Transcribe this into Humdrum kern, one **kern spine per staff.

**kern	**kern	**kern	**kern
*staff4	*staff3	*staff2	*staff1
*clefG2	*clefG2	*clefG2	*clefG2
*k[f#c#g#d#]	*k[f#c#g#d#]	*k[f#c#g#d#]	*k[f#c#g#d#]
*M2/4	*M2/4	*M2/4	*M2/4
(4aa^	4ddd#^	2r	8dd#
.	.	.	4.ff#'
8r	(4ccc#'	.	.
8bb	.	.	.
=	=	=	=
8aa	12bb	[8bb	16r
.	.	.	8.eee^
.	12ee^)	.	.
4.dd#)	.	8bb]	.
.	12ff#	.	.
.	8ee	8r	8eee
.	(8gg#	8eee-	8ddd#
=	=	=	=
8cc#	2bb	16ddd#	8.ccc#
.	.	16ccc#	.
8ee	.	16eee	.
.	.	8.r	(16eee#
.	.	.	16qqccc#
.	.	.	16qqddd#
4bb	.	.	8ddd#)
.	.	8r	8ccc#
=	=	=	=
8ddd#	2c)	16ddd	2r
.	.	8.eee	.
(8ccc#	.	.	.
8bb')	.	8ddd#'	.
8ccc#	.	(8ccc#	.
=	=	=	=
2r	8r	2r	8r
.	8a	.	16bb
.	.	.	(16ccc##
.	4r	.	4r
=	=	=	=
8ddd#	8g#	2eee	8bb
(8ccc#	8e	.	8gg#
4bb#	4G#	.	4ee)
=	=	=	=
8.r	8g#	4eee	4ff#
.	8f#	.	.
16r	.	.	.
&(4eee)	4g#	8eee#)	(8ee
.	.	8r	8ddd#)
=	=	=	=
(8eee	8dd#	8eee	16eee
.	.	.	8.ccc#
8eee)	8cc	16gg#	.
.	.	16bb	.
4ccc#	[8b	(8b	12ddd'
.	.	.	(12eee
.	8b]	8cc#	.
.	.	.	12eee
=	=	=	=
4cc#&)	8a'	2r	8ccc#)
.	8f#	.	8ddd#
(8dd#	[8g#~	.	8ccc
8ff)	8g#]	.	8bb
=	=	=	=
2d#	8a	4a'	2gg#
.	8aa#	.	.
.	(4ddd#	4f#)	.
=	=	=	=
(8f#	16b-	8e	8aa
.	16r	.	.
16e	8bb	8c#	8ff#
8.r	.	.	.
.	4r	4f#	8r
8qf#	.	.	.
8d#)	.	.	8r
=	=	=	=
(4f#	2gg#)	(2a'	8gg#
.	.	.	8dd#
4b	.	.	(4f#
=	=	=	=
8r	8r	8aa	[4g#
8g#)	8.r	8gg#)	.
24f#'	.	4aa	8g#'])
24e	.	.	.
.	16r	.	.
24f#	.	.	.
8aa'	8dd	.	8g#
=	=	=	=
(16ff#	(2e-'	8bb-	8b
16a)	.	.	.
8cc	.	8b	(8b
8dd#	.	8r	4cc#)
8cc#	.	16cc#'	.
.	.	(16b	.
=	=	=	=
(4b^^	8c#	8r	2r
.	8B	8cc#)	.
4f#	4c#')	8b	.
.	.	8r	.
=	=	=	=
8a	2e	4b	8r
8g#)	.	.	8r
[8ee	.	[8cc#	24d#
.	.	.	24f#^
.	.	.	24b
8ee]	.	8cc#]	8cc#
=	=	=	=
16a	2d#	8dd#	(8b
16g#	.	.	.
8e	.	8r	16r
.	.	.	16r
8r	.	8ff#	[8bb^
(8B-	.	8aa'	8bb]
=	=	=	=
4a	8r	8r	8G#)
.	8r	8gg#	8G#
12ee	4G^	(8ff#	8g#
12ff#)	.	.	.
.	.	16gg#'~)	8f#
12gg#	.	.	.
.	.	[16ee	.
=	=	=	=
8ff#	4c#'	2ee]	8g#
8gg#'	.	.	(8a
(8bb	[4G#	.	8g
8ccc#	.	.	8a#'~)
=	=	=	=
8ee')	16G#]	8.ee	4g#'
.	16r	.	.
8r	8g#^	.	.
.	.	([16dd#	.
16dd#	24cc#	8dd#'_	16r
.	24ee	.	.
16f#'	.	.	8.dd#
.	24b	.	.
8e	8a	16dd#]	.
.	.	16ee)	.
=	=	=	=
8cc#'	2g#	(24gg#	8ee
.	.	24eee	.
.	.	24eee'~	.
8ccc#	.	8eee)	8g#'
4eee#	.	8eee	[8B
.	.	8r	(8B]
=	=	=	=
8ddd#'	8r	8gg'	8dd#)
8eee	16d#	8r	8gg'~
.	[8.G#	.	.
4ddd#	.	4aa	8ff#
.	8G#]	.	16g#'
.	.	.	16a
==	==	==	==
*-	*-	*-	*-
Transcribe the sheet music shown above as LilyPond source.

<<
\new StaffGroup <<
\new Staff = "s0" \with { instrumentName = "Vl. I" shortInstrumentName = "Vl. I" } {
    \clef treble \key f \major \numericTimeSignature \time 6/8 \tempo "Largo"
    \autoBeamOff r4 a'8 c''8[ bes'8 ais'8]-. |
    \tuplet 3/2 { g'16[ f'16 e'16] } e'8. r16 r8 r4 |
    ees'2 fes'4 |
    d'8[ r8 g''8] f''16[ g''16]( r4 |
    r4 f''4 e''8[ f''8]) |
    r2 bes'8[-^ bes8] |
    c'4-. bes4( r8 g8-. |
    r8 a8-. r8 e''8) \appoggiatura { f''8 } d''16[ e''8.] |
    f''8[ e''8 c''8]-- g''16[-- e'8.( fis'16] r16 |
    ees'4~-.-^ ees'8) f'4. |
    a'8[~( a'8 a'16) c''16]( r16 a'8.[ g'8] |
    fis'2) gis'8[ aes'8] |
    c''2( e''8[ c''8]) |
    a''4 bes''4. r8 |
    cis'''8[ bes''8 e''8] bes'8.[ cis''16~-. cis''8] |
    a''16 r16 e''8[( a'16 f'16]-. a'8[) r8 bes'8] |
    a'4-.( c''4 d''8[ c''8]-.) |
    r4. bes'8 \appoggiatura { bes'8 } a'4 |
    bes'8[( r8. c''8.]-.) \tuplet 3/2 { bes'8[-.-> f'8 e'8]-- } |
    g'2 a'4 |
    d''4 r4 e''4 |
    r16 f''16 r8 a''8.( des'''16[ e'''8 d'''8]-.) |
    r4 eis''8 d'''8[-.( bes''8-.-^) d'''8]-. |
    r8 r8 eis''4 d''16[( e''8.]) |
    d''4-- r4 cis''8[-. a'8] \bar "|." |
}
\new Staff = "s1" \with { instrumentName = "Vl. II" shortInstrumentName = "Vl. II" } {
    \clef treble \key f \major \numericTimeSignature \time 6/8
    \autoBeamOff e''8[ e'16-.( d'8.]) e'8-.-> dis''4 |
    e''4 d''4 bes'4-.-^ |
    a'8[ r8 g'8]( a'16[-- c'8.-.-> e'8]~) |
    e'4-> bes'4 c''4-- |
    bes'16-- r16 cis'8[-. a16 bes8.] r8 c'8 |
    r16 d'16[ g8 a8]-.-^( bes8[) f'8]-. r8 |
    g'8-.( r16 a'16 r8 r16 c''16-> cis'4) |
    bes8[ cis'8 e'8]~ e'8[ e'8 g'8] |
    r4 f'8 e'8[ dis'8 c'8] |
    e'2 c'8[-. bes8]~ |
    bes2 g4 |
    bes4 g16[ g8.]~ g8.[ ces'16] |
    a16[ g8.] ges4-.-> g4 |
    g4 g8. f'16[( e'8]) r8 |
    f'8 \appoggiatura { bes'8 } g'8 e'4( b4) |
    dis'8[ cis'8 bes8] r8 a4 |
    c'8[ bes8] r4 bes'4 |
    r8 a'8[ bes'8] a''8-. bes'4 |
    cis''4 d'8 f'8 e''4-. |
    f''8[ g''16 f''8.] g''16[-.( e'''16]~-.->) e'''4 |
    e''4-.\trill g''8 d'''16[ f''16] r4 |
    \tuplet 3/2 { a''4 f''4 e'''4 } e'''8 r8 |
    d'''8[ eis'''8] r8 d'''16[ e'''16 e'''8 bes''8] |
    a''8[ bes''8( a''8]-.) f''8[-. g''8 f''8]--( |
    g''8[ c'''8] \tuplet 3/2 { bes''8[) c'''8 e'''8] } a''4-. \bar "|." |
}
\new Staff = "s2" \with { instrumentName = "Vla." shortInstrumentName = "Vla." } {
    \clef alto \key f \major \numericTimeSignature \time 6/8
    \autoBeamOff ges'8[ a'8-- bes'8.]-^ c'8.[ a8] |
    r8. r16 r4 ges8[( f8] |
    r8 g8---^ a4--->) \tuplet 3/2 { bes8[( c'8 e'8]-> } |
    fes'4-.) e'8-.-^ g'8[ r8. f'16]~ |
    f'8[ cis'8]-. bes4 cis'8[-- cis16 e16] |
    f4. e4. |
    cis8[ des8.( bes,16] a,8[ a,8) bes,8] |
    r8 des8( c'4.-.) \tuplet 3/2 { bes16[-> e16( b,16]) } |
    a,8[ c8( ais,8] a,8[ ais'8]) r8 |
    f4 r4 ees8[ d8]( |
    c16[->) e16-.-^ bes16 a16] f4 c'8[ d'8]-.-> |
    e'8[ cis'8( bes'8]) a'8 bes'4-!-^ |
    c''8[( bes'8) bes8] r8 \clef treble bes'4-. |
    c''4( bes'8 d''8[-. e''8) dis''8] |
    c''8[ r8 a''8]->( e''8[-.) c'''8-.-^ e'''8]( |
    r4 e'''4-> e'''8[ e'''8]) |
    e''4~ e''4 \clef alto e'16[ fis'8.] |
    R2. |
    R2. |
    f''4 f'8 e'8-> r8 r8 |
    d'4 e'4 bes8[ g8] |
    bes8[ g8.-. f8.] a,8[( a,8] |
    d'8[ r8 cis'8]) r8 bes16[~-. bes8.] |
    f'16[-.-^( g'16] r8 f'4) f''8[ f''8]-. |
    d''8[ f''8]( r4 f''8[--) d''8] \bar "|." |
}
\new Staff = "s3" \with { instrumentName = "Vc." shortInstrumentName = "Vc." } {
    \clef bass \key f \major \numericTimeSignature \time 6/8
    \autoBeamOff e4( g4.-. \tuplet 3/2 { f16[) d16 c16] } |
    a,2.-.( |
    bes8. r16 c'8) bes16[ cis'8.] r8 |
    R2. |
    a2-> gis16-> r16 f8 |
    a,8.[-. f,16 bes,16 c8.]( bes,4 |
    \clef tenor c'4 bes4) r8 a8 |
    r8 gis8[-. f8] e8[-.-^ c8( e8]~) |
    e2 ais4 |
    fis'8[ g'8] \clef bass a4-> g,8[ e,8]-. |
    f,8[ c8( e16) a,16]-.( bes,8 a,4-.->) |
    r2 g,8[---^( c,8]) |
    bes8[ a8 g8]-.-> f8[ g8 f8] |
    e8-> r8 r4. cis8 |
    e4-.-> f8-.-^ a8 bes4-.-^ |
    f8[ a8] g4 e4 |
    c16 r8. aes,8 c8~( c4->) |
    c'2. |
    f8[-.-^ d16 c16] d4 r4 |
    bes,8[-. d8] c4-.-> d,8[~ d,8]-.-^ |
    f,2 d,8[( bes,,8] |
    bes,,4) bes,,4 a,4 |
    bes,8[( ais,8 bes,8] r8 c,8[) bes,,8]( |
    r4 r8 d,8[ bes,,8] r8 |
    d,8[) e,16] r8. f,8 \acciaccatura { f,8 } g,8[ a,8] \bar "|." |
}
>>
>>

################

What the task requires:
Identify each line in the rows above that contains the string "bass", and copy those lines out in full.

In response:
    \clef bass \key f \major \numericTimeSignature \time 6/8
    fis'8[ g'8] \clef bass a4-> g,8[ e,8]-. |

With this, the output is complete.